■ WHAT TO WORK ON ■
Select from the data all lines with the word "plus".

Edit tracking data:

┄┄┄┄┄┄┄┄┄┄

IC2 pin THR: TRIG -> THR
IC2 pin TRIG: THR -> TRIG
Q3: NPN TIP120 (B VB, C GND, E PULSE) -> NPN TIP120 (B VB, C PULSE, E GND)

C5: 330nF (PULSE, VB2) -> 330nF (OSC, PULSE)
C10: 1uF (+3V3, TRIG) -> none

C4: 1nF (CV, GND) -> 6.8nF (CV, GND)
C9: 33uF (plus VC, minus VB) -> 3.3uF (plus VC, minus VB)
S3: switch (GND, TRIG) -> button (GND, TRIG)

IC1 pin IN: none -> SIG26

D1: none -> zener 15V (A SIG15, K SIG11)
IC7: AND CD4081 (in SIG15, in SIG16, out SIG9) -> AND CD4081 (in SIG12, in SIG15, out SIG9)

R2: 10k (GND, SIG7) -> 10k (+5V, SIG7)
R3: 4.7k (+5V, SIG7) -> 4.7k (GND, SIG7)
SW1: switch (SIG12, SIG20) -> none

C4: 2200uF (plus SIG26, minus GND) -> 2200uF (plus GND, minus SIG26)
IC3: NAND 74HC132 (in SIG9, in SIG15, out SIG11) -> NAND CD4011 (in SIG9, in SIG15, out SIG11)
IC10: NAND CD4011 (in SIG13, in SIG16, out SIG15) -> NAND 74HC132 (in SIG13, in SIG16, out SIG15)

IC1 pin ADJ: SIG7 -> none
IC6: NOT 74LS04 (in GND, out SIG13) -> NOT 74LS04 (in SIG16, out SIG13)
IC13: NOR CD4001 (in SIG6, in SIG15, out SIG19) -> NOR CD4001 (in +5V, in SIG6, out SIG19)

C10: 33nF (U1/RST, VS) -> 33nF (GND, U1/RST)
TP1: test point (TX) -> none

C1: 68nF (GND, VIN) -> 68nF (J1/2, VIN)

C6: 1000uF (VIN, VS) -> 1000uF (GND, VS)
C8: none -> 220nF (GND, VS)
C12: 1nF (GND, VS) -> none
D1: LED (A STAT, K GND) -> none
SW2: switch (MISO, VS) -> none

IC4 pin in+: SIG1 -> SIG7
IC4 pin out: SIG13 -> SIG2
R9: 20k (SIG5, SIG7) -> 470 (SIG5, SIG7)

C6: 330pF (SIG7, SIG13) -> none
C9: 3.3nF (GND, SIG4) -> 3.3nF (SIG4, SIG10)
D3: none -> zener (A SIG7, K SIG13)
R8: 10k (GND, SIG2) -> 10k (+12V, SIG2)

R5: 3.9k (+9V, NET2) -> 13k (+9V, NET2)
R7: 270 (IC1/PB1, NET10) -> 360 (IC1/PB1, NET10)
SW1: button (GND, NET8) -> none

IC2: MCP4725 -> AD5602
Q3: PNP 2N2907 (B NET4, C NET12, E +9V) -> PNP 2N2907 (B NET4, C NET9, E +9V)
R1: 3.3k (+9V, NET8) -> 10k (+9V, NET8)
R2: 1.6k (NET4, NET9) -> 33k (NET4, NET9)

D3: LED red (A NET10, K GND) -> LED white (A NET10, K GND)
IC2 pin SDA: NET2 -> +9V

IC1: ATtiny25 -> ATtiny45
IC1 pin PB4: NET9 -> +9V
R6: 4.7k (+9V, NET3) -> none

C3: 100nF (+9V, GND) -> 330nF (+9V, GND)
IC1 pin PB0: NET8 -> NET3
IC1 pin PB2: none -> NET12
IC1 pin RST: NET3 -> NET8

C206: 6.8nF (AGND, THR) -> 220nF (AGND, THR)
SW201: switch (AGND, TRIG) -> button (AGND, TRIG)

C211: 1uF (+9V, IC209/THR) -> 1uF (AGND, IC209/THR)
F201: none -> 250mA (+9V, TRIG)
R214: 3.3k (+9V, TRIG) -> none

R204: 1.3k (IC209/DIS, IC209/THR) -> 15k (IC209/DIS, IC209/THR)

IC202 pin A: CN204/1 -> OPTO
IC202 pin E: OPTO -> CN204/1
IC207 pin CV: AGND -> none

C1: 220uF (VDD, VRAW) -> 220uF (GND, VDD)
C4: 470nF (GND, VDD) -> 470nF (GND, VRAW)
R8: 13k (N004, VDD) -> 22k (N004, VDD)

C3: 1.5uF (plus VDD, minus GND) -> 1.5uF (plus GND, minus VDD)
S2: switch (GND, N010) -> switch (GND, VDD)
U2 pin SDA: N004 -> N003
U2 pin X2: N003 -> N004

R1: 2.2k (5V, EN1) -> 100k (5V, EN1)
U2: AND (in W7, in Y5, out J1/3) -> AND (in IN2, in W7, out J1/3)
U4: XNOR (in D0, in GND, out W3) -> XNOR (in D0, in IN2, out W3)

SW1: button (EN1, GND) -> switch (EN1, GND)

┄┄┄┄┄┄┄┄┄┄

■ RESPONSE ■
C9: 33uF (plus VC, minus VB) -> 3.3uF (plus VC, minus VB)
C4: 2200uF (plus SIG26, minus GND) -> 2200uF (plus GND, minus SIG26)
C3: 1.5uF (plus VDD, minus GND) -> 1.5uF (plus GND, minus VDD)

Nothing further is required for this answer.